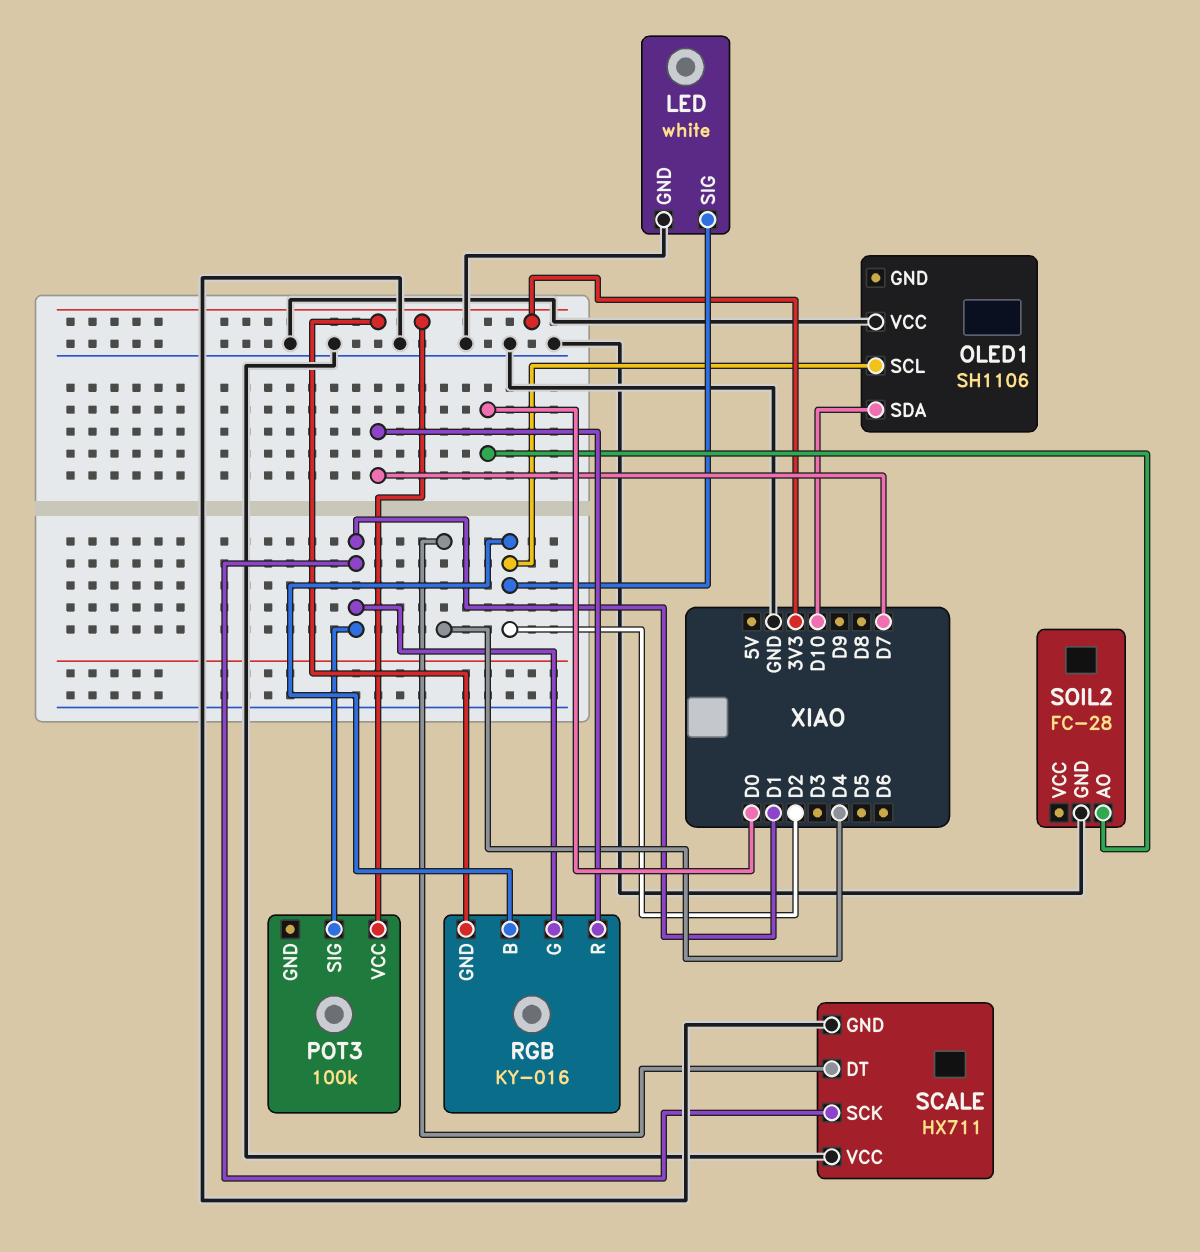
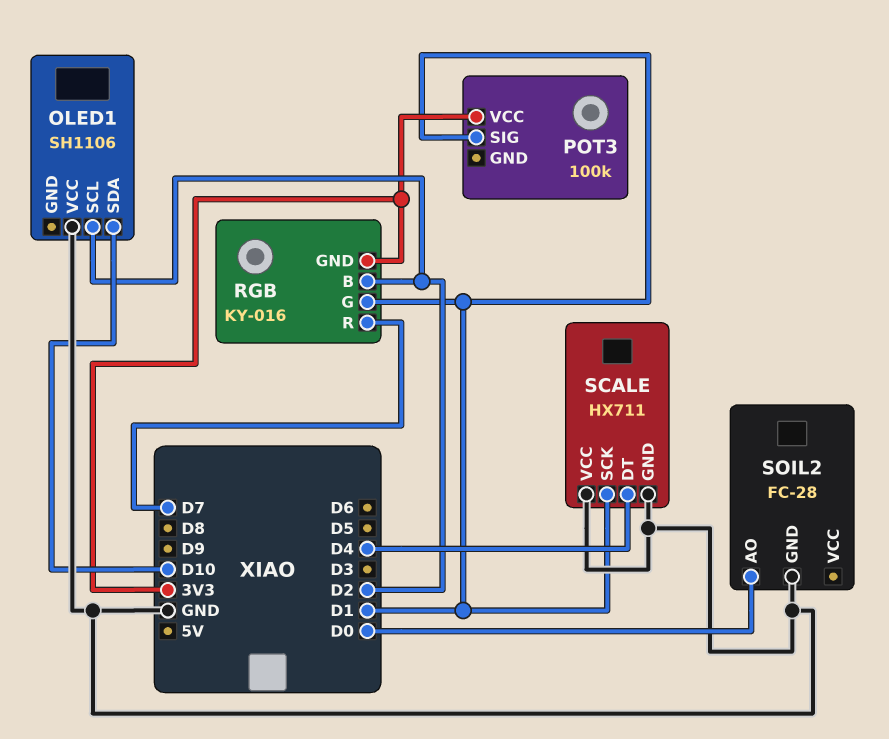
LED: white -> none
LED pin GND: GND -> none
LED pin SIG: D2 -> none

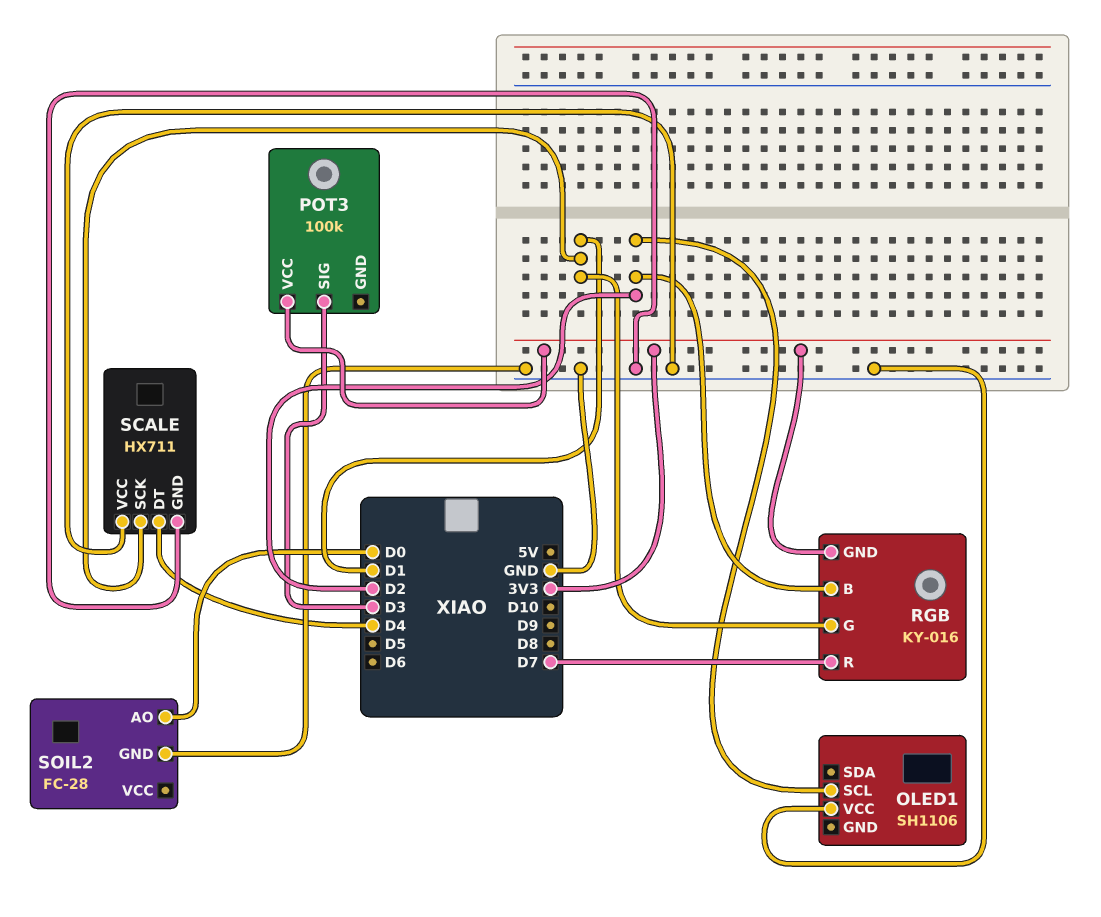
OLED1 pin SDA: D10 -> none
POT3 pin SIG: D1 -> D3

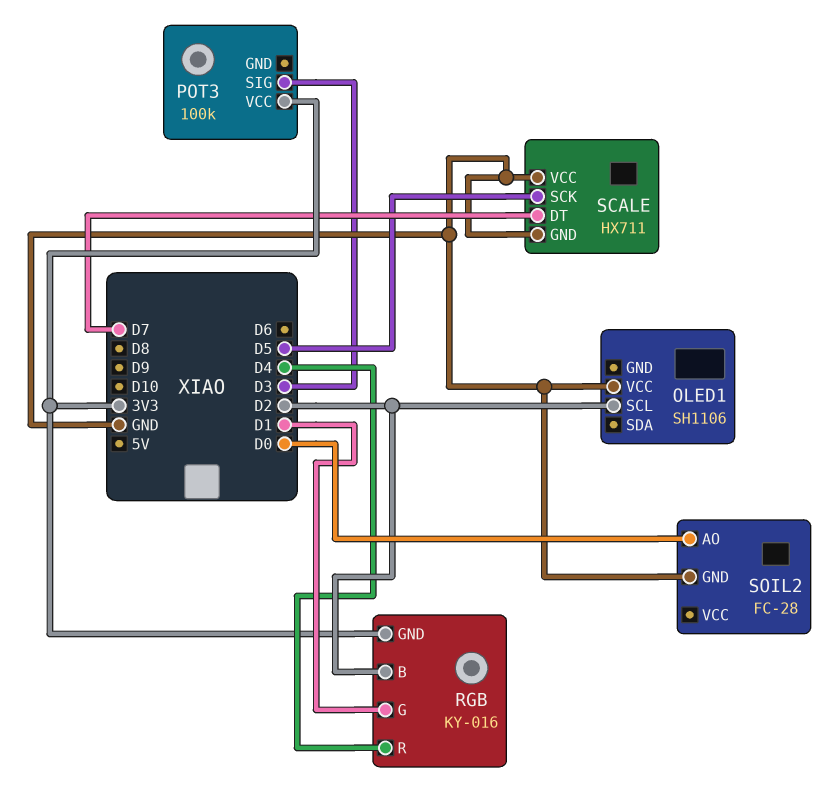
RGB pin R: D7 -> D4
SCALE pin DT: D4 -> D7
SCALE pin SCK: D1 -> D5

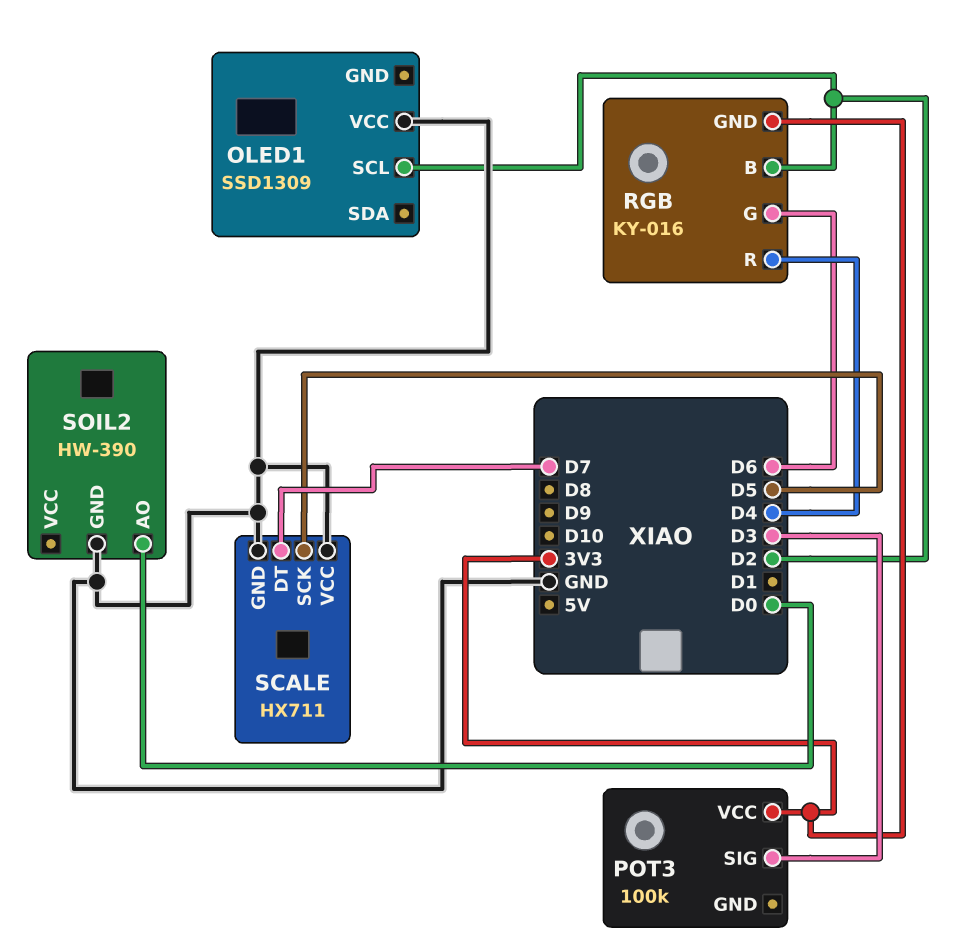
OLED1: SH1106 -> SSD1309
RGB pin G: D1 -> D6
SOIL2: FC-28 -> HW-390

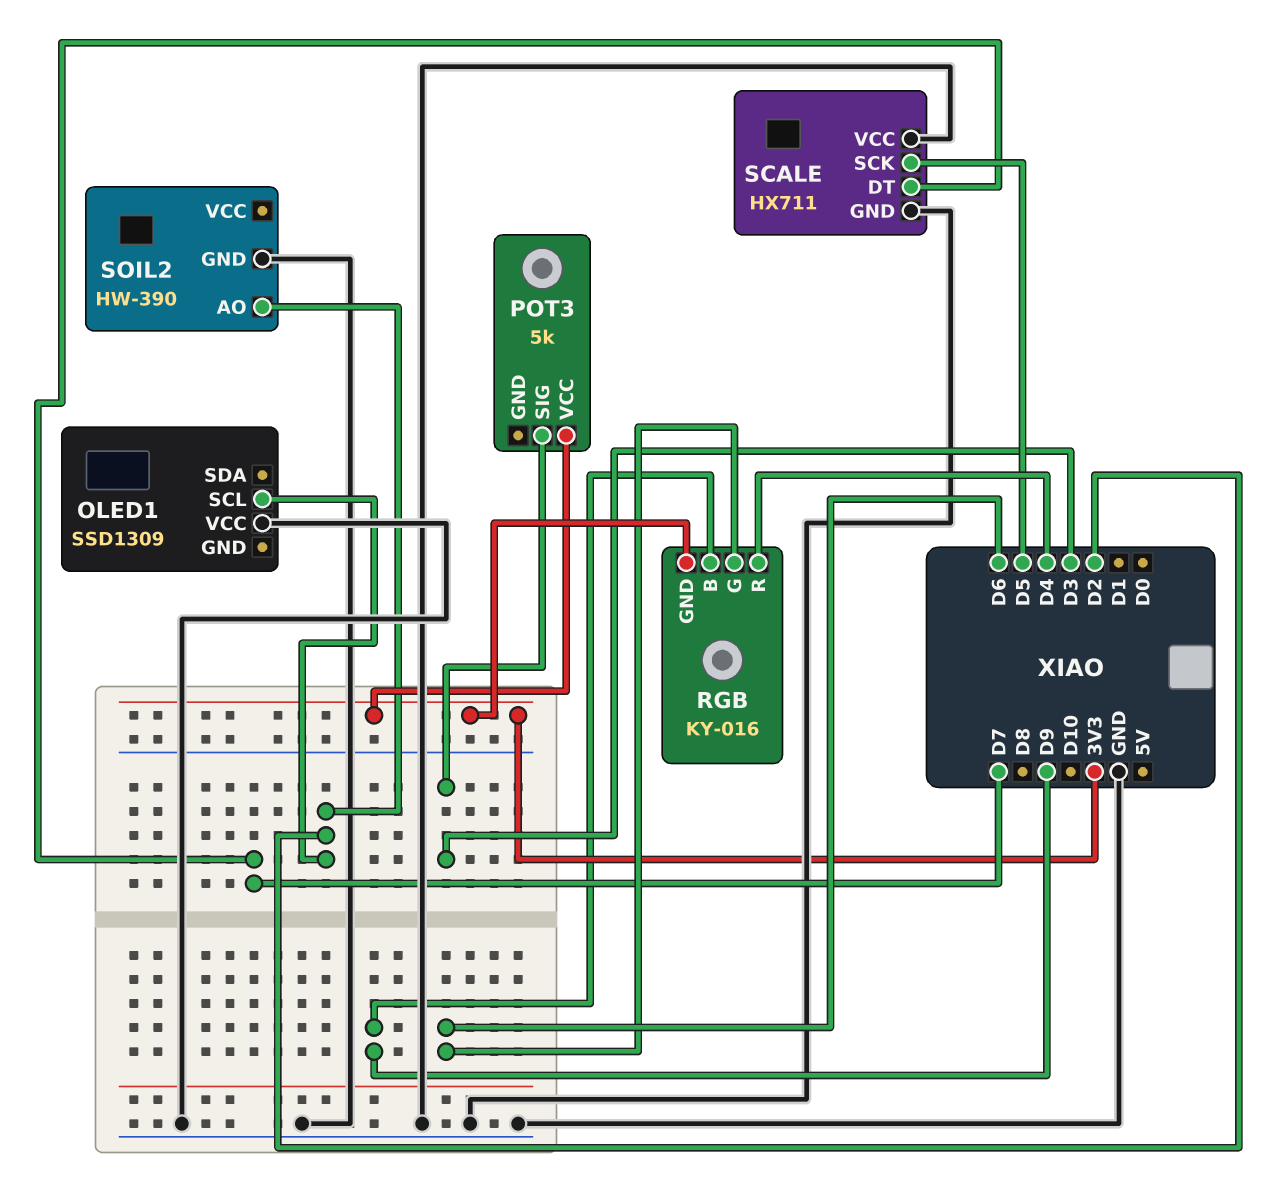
POT3: 100k -> 5k
RGB pin B: D2 -> D9
SOIL2 pin AO: D0 -> D2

========================================

→ WORK REQUIRED
Only lines containing "none" belong in the answer; copy every such line from the records.

→ RESPONSE
LED: white -> none
LED pin GND: GND -> none
LED pin SIG: D2 -> none
OLED1 pin SDA: D10 -> none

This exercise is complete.